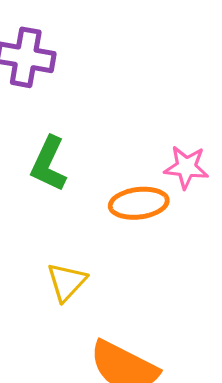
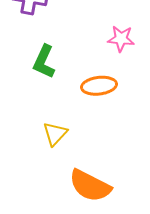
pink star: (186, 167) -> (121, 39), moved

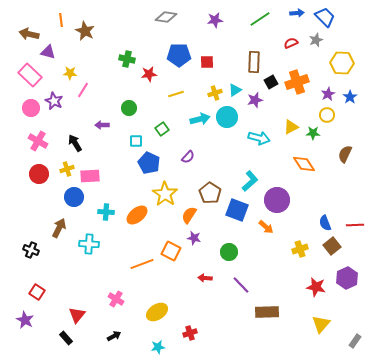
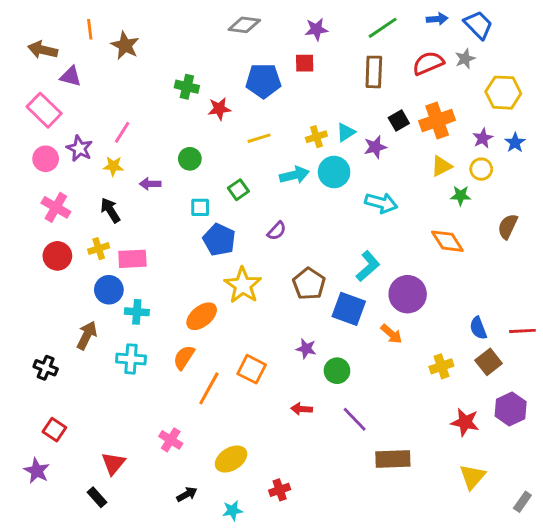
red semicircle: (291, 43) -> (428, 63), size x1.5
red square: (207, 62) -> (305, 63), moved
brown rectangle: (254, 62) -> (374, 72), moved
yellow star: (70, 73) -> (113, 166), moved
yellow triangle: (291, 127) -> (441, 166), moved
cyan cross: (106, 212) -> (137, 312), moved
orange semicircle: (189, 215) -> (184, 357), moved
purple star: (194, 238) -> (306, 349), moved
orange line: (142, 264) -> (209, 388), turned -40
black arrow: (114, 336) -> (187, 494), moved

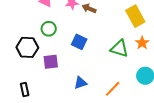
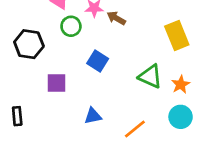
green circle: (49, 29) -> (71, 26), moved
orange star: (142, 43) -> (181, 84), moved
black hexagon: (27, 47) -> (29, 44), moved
---
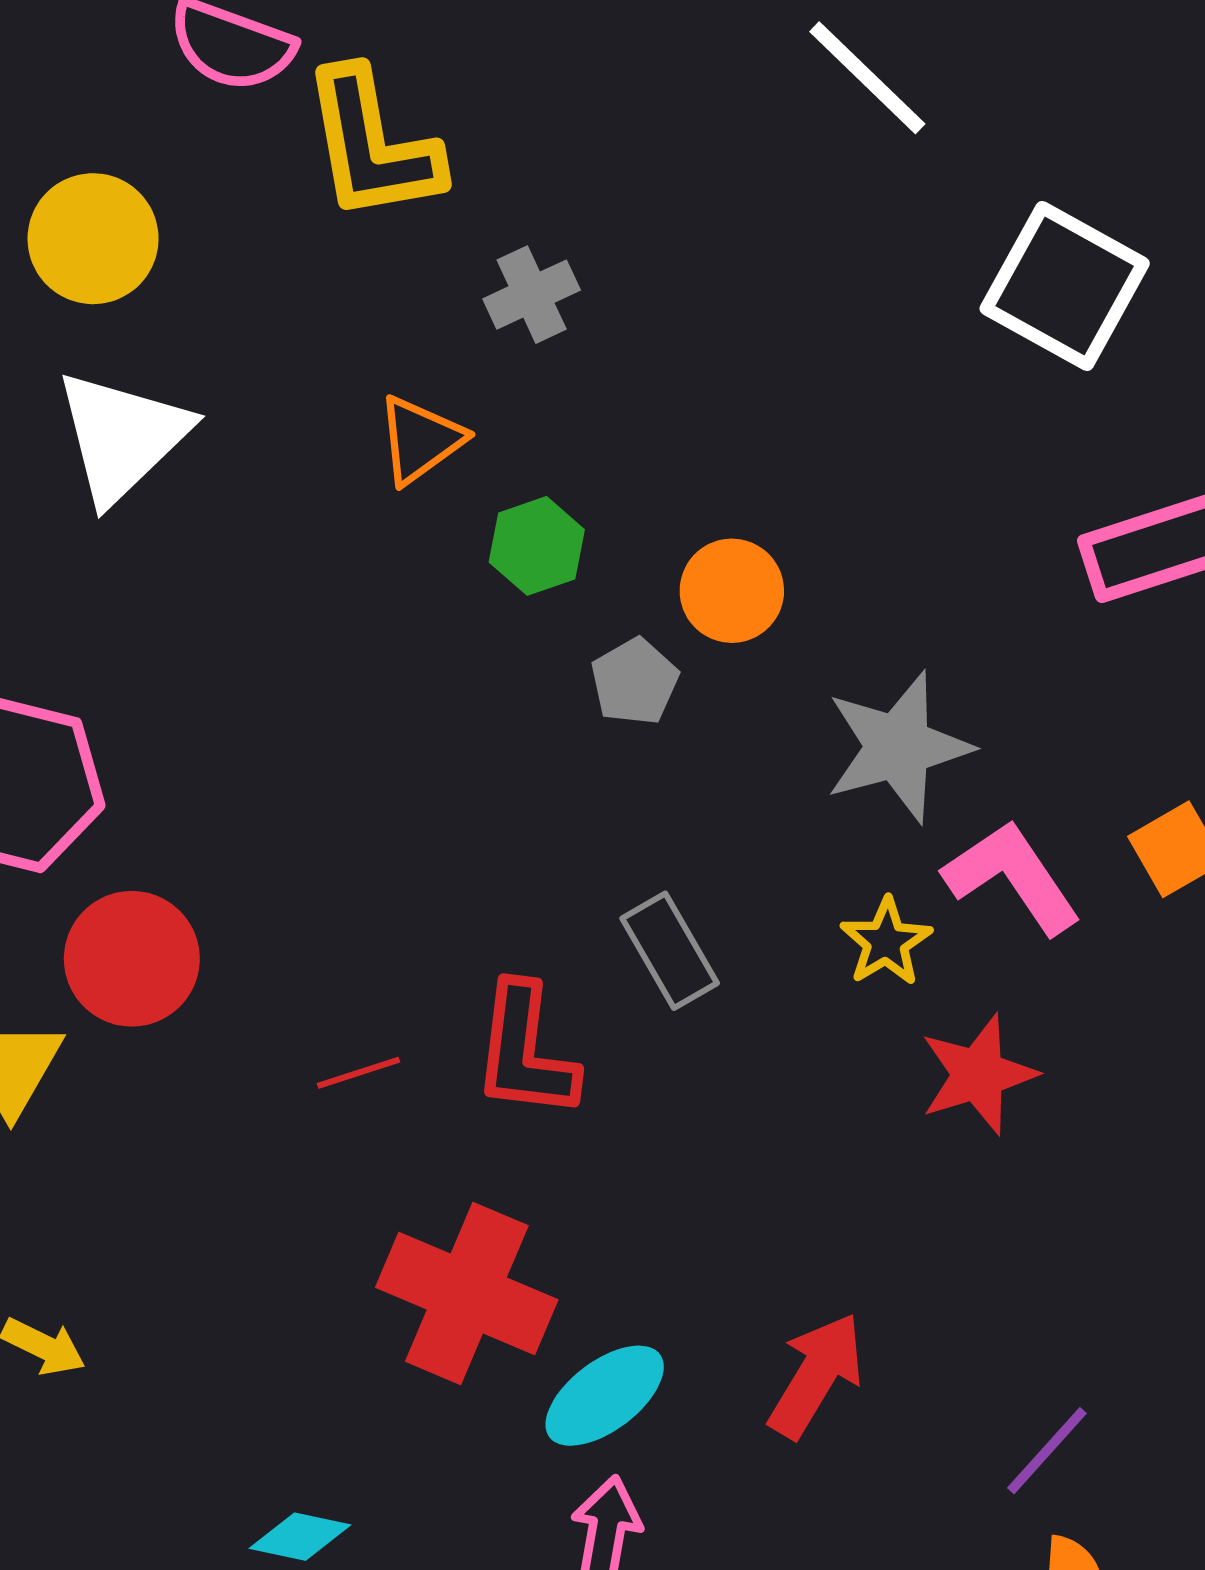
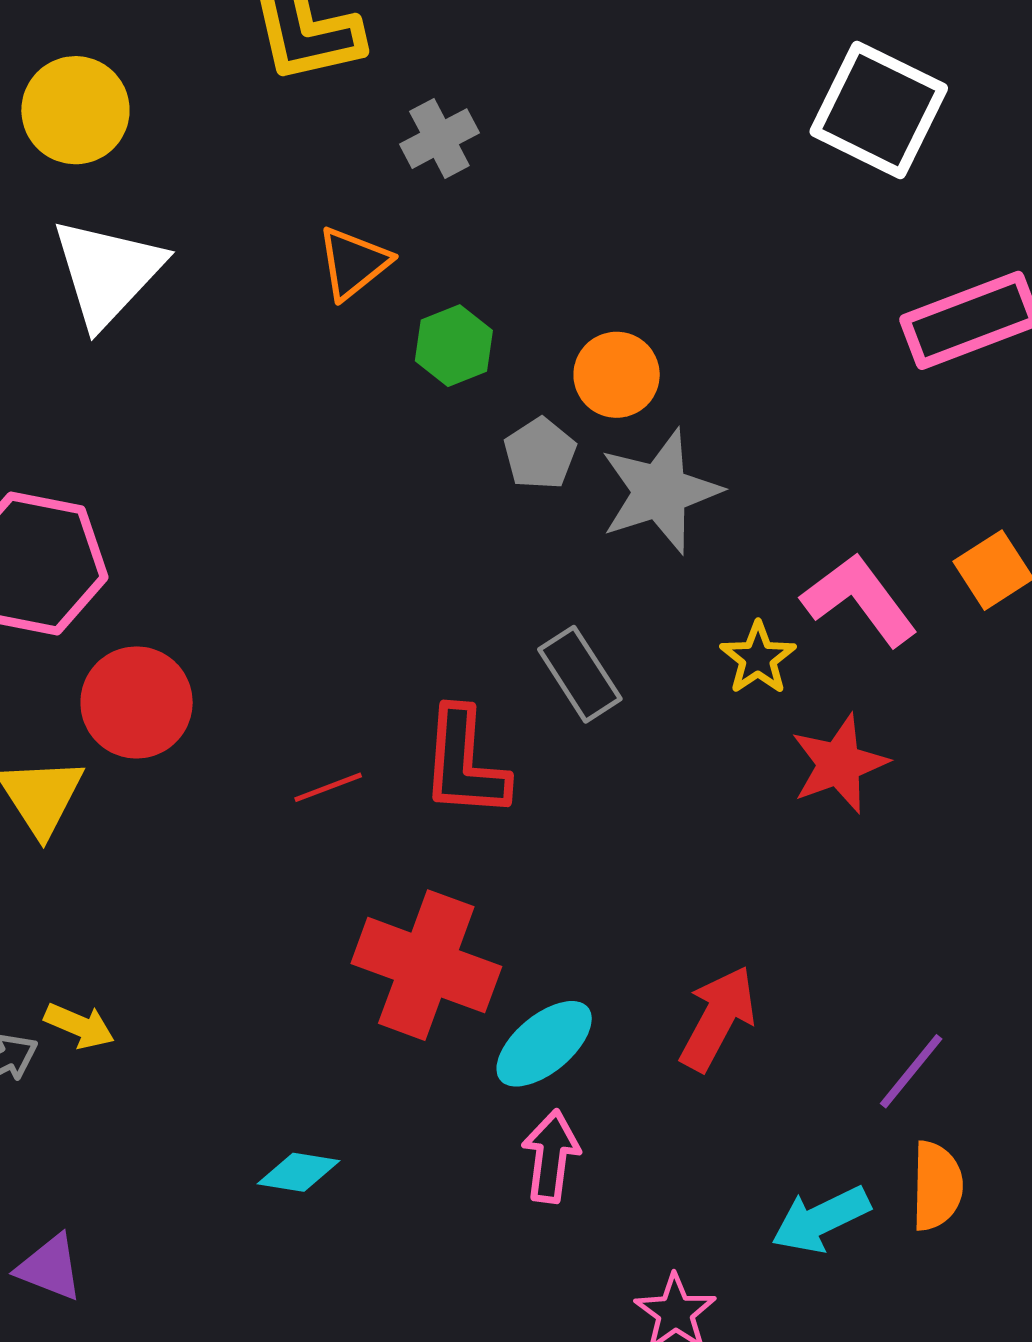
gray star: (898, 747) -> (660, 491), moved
...
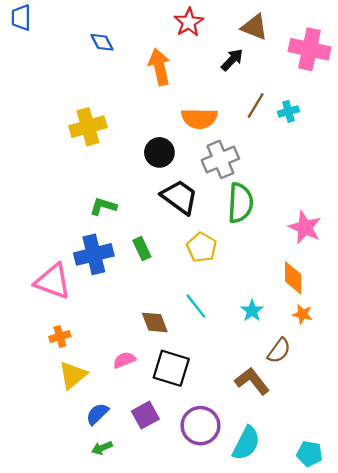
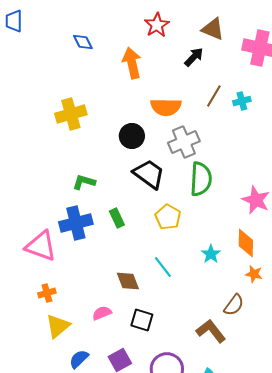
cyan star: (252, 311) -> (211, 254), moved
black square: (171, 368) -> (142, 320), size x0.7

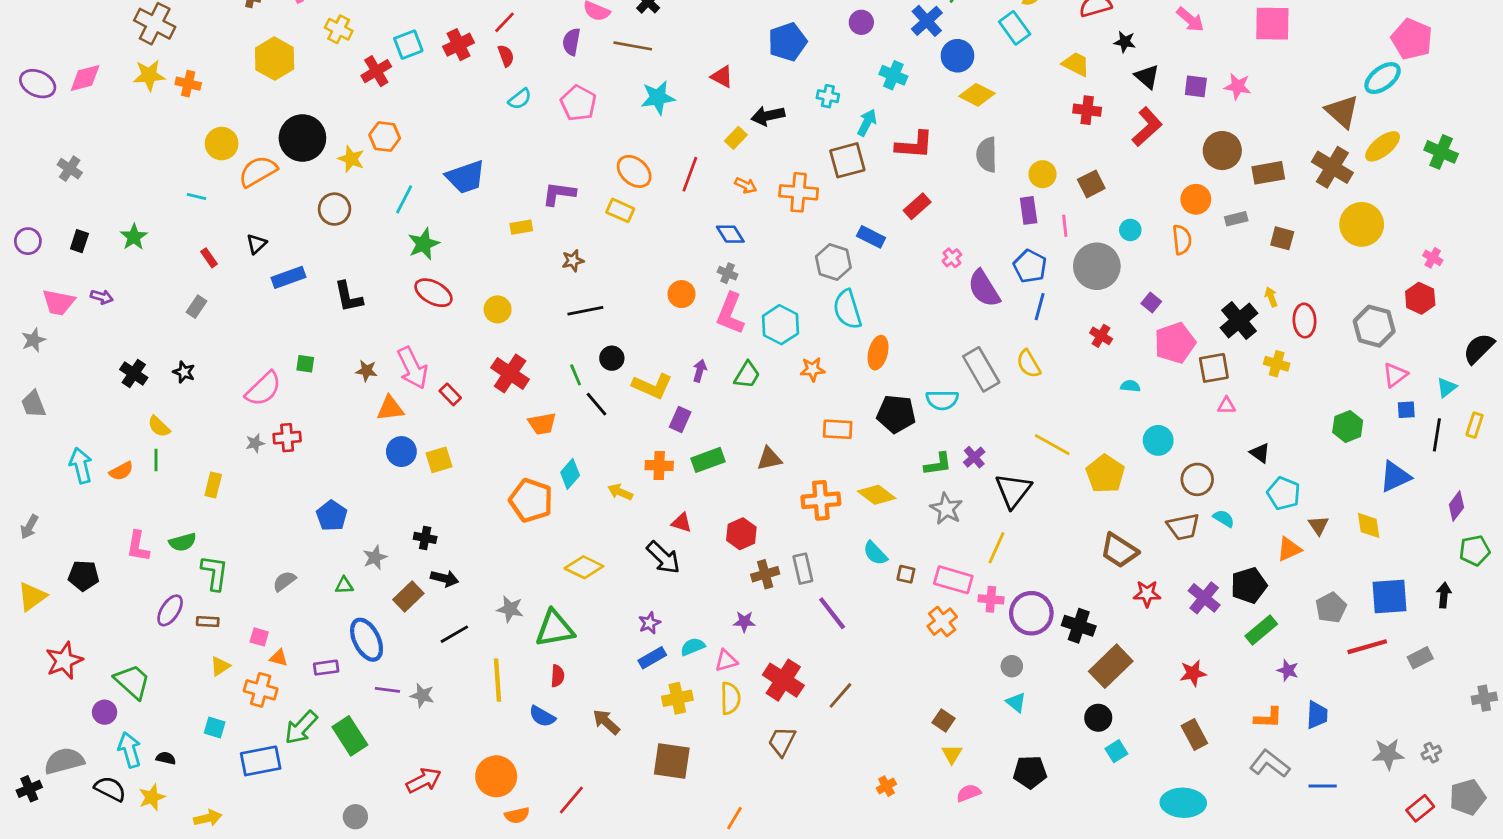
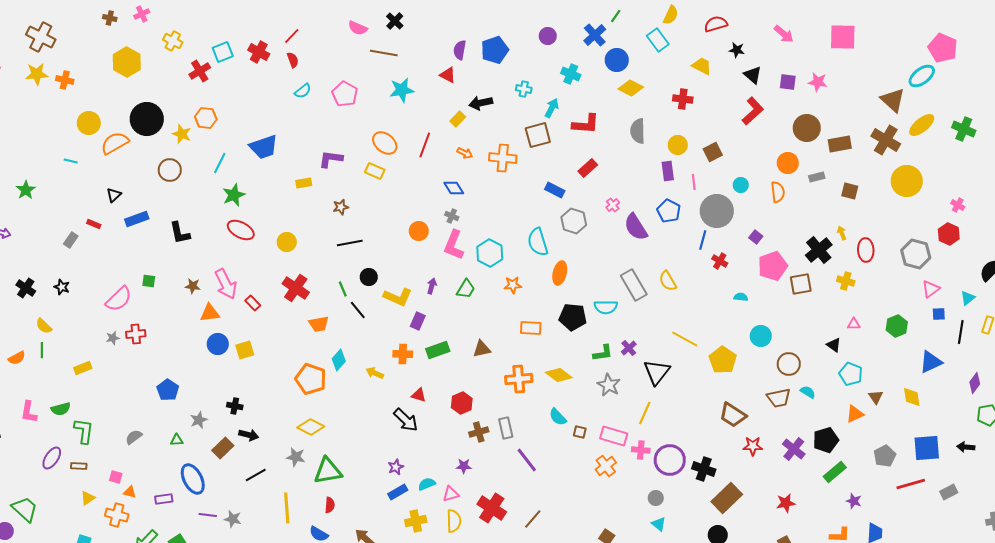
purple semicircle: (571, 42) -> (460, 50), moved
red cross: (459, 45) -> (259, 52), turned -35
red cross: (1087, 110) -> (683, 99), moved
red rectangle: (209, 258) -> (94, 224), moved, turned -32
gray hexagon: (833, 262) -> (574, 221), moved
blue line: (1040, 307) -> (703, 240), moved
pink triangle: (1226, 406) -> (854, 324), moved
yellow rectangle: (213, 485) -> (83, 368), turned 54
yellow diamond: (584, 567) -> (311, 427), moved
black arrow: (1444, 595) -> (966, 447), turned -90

Your task
After locating the line with "green circle: (49, 29) -> (71, 26), moved" above, return that line and every later line through the one with "black hexagon: (27, 47) -> (29, 44), moved", word for word and with nothing else.

Written reply
green circle: (49, 29) -> (71, 26), moved
orange star: (142, 43) -> (181, 84), moved
black hexagon: (27, 47) -> (29, 44), moved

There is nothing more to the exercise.